Exercise brief – The listing below holds a line with "type=shifted; before=purple phone;" and a line with "type=shifted; before=white camera;". Reproduce those two lines exactly, plus everything between them.

Data supplied –
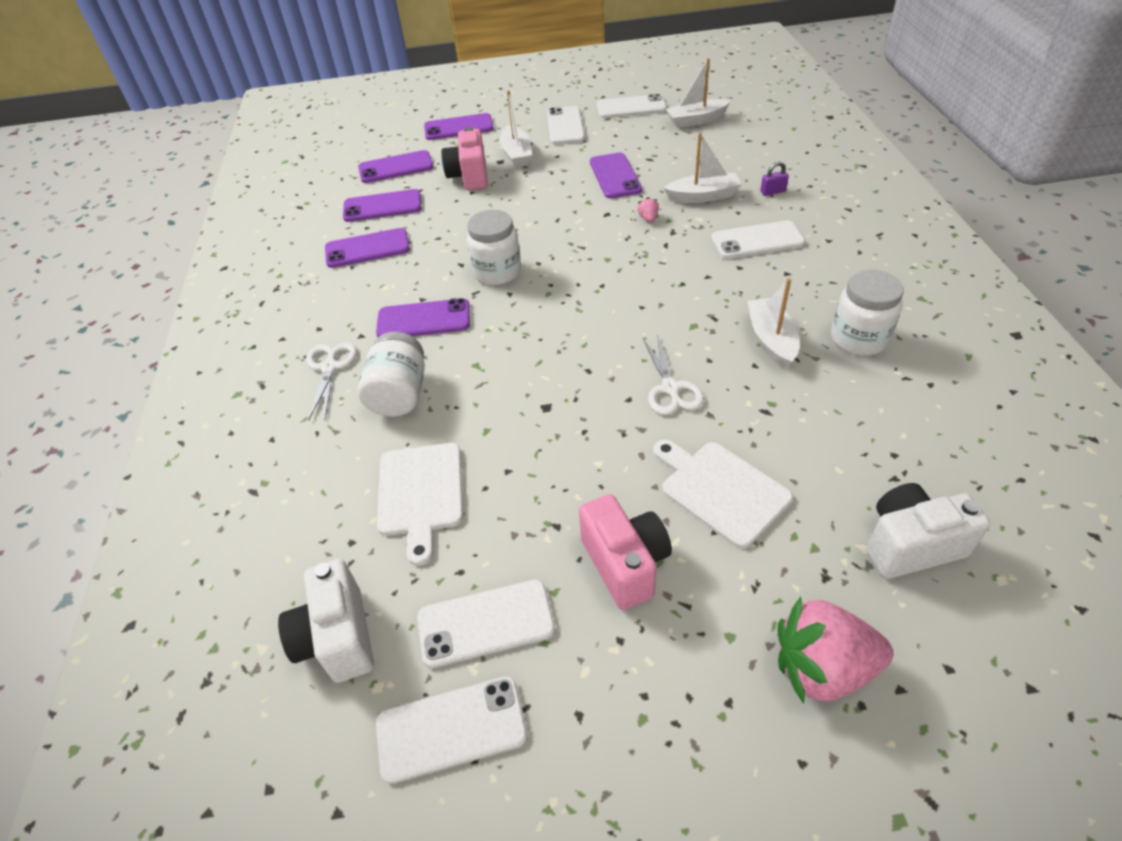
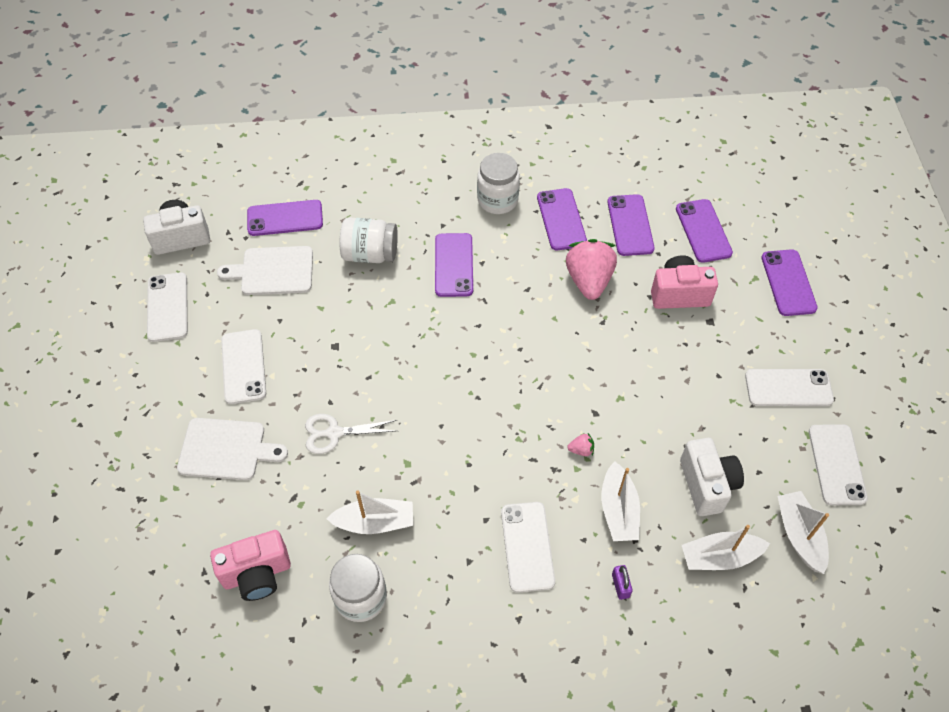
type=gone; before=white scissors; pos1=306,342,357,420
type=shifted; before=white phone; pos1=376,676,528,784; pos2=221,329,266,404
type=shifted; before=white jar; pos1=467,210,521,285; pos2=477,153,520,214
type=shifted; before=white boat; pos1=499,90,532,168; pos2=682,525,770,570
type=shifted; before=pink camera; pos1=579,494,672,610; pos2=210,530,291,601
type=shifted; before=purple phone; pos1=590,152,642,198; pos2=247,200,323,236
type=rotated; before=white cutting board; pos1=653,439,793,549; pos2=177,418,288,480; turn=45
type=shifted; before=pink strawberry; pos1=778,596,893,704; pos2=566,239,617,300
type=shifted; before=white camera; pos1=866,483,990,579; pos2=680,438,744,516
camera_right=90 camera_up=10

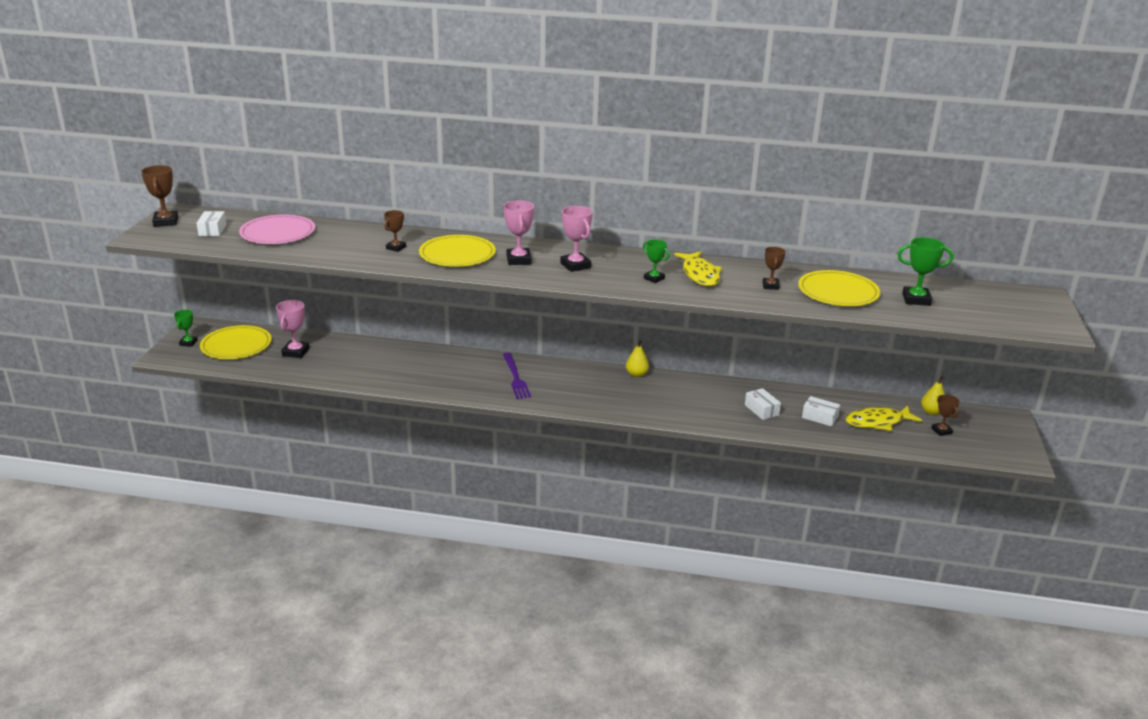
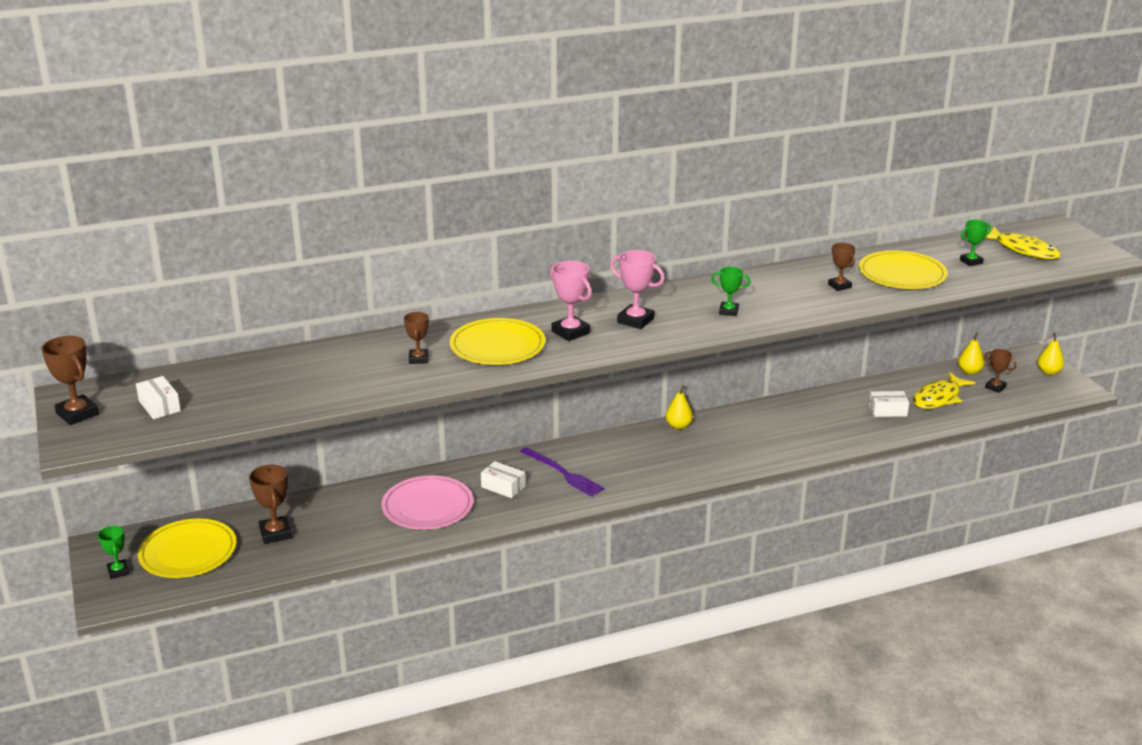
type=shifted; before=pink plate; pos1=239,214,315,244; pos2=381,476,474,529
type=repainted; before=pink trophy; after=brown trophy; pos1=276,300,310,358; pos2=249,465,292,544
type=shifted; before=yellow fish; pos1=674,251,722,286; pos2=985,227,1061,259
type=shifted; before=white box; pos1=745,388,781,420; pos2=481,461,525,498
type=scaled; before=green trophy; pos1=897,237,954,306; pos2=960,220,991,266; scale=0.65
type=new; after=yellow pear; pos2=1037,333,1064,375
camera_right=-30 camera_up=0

Response for this exercise –
type=shifted; before=purple phone; pos1=590,152,642,198; pos2=247,200,323,236
type=rotated; before=white cutting board; pos1=653,439,793,549; pos2=177,418,288,480; turn=45
type=shifted; before=pink strawberry; pos1=778,596,893,704; pos2=566,239,617,300
type=shifted; before=white camera; pos1=866,483,990,579; pos2=680,438,744,516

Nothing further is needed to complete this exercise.